*EXERCISE OBJECTIVE*: Entries below include pictures. Output exactly the lines from the one with "R204: none -> 10k (NET4, NET5)" down to the one with "Q203: NPN TIP120", both ends included, and leave the pictures out.

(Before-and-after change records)
◆ ◆ ◆ ◆ ◆
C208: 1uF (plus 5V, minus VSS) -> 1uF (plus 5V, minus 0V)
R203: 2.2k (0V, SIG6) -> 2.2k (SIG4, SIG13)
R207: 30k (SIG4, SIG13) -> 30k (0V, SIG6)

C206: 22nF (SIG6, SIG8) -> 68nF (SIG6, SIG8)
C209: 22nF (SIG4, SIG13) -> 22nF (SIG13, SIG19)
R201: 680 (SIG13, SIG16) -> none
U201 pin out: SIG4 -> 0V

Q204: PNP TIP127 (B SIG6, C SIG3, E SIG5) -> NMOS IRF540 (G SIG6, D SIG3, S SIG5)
◆ ◆ ◆ ◆ ◆
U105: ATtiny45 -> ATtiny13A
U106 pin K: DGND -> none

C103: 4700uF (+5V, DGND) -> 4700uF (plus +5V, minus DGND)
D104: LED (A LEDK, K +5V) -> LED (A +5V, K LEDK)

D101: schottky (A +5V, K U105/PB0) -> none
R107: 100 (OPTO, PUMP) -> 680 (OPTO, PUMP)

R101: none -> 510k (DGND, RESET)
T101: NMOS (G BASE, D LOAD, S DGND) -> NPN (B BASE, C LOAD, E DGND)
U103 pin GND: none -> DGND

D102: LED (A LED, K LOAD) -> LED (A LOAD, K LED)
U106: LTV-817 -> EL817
◆ ◆ ◆ ◆ ◆
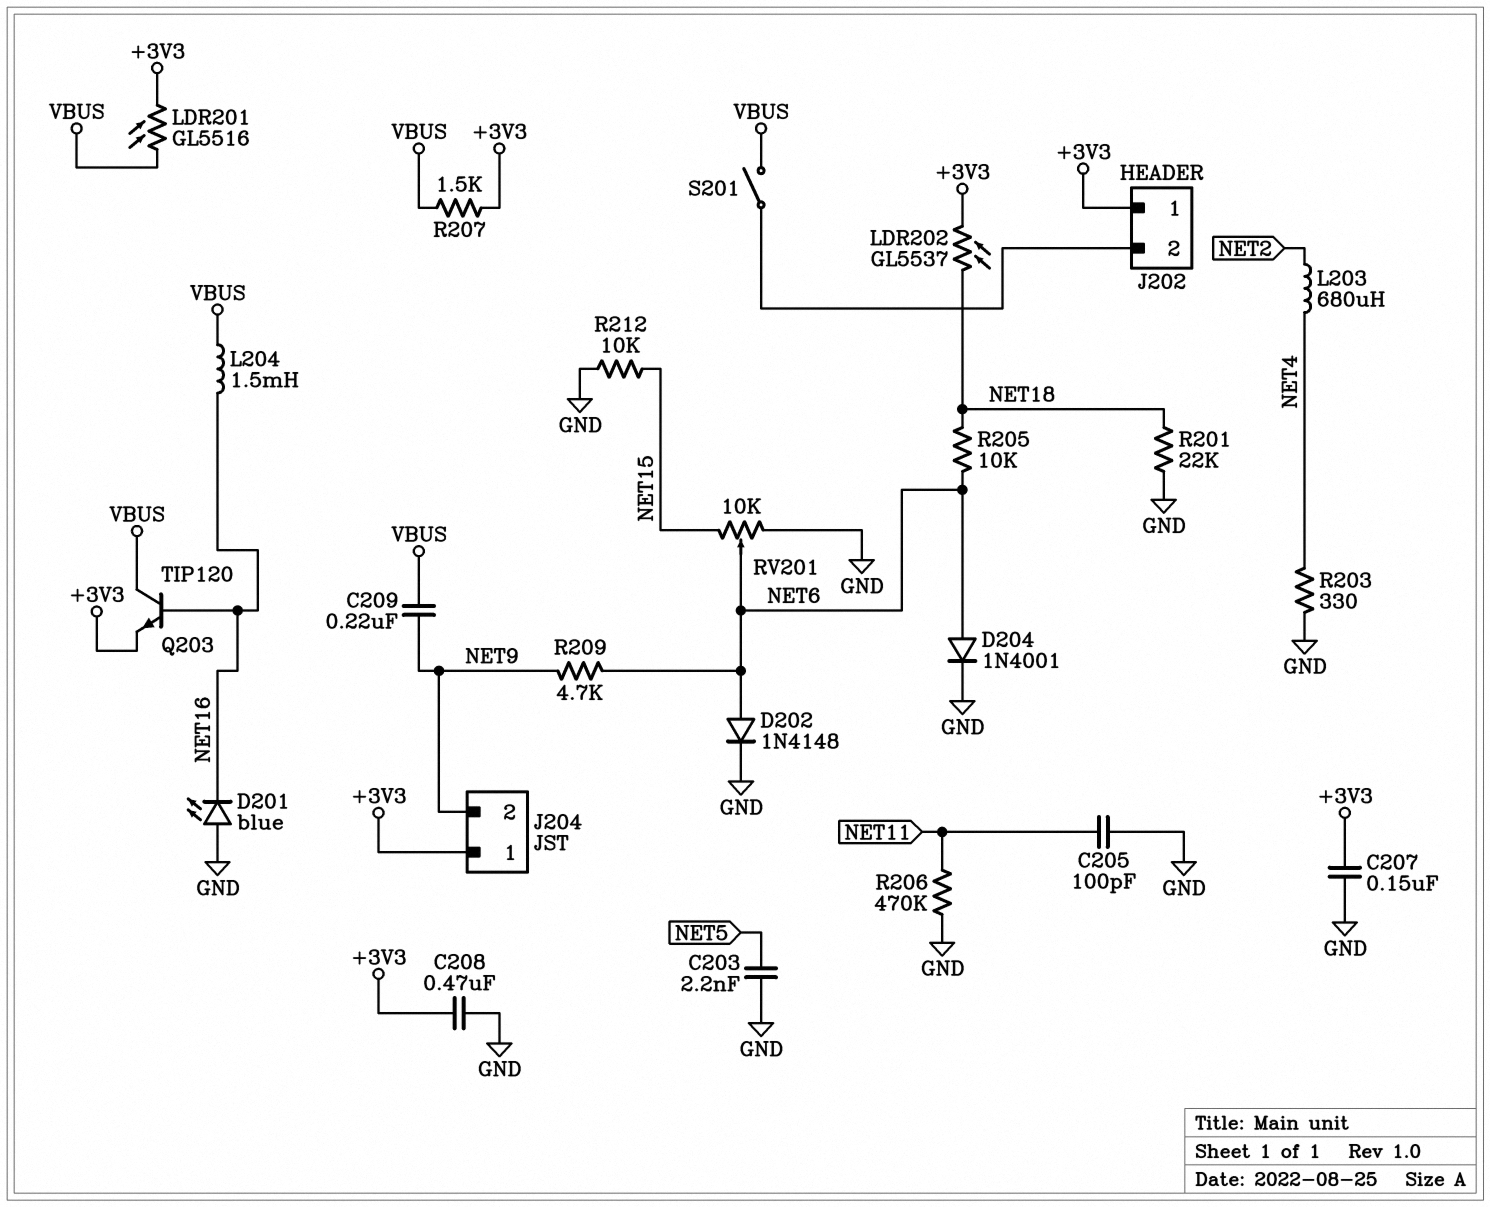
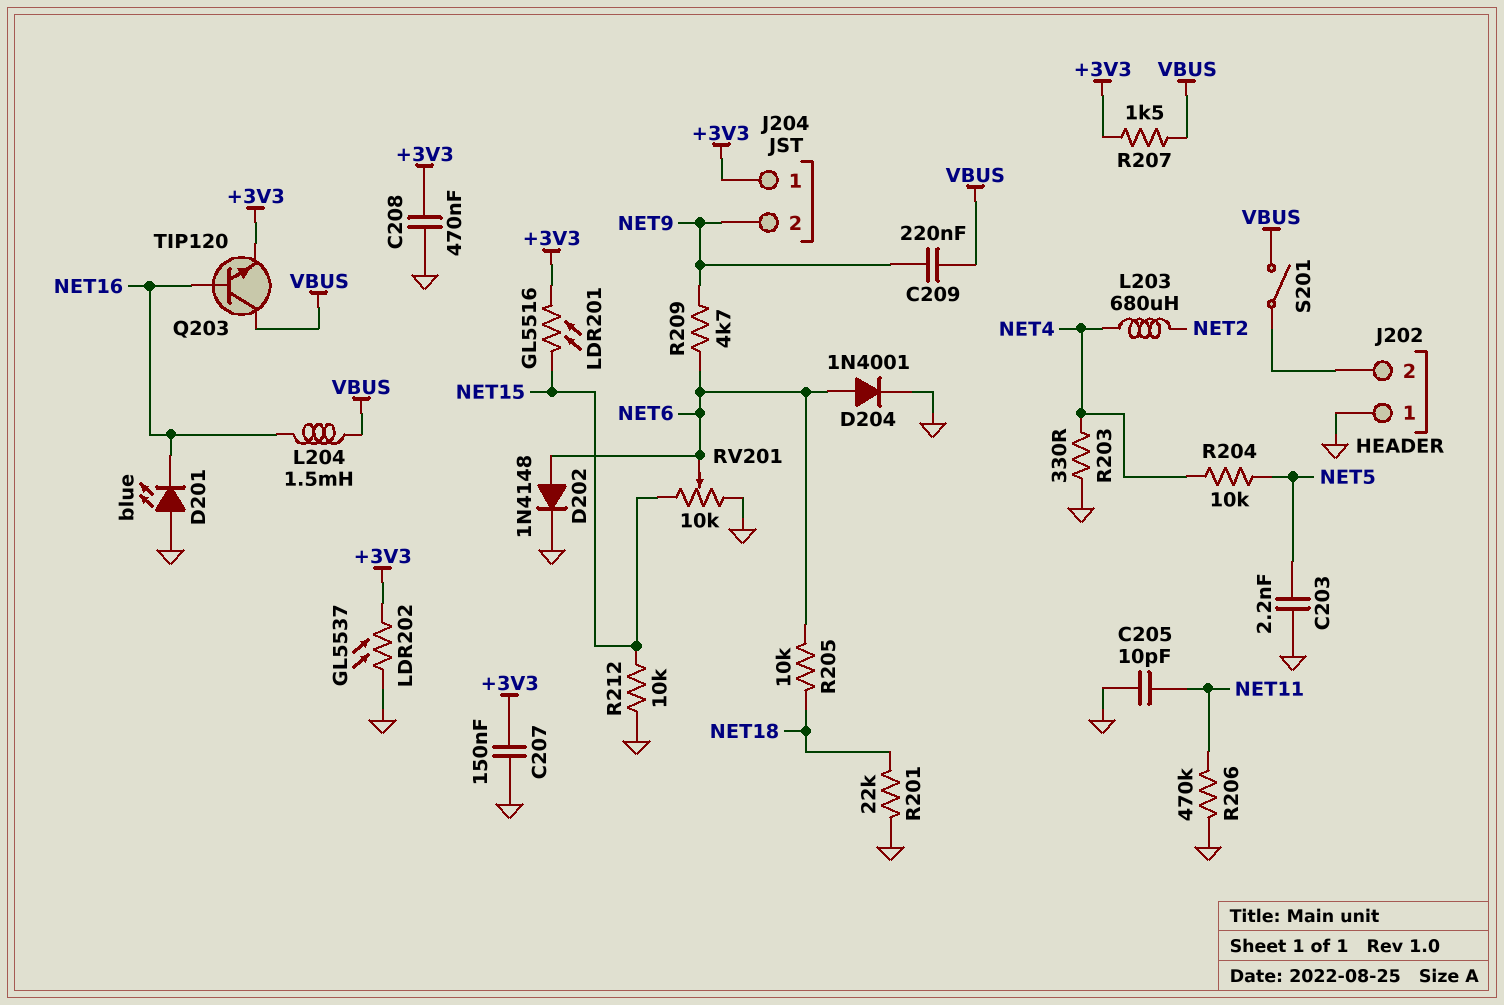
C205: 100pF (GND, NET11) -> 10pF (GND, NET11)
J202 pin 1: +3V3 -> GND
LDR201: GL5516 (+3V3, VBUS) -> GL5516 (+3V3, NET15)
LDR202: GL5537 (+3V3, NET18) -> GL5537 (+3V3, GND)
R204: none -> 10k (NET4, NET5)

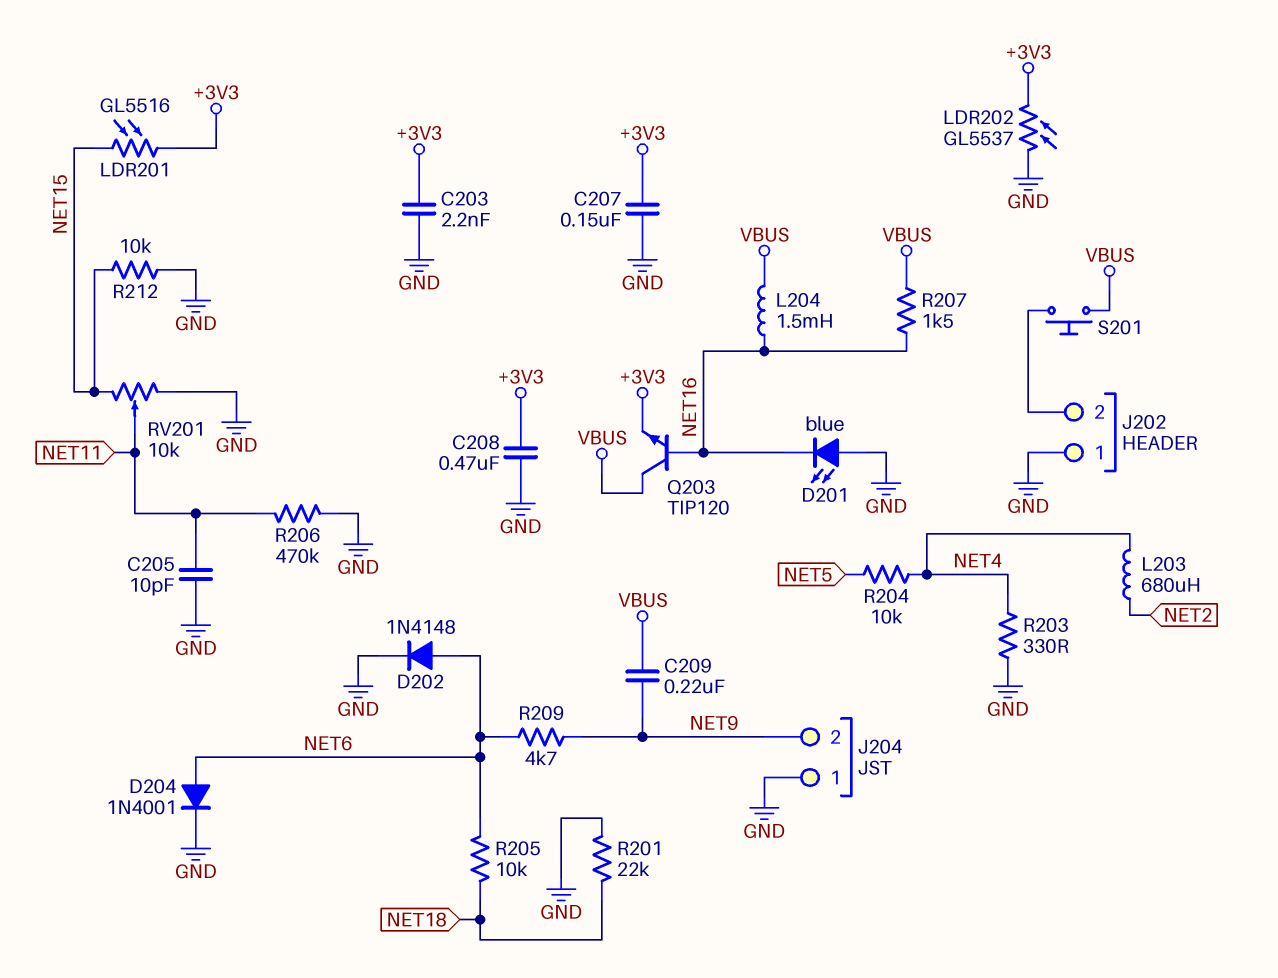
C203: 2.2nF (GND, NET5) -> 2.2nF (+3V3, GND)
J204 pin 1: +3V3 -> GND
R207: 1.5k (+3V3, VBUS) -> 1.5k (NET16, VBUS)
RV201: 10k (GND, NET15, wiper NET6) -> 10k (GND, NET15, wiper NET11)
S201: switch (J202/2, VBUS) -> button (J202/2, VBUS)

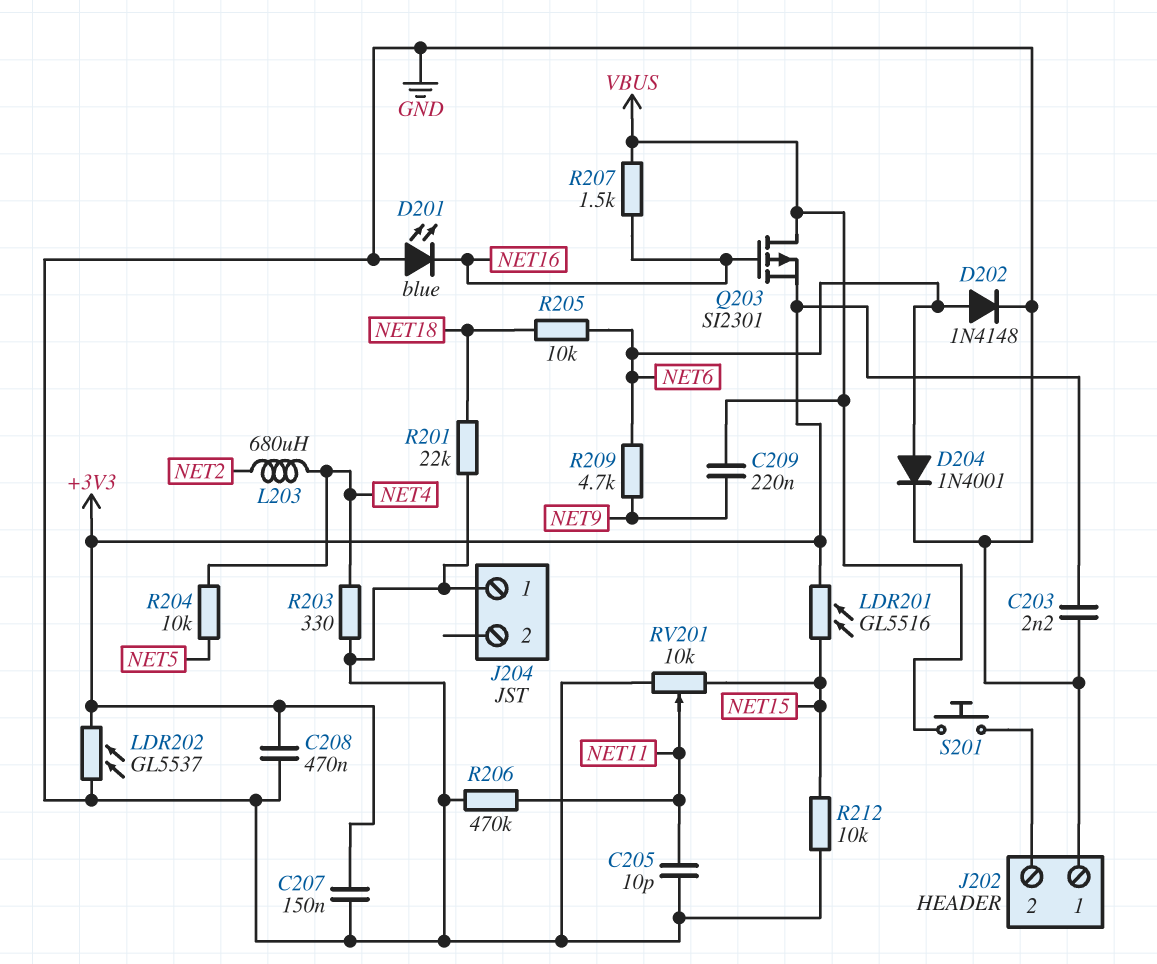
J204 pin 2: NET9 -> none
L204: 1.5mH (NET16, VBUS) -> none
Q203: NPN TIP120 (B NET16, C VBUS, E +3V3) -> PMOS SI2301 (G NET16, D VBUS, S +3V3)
◆ ◆ ◆ ◆ ◆
*REPLY TO THE EXERCISE*:
R204: none -> 10k (NET4, NET5)

C203: 2.2nF (GND, NET5) -> 2.2nF (+3V3, GND)
J204 pin 1: +3V3 -> GND
R207: 1.5k (+3V3, VBUS) -> 1.5k (NET16, VBUS)
RV201: 10k (GND, NET15, wiper NET6) -> 10k (GND, NET15, wiper NET11)
S201: switch (J202/2, VBUS) -> button (J202/2, VBUS)

J204 pin 2: NET9 -> none
L204: 1.5mH (NET16, VBUS) -> none
Q203: NPN TIP120 (B NET16, C VBUS, E +3V3) -> PMOS SI2301 (G NET16, D VBUS, S +3V3)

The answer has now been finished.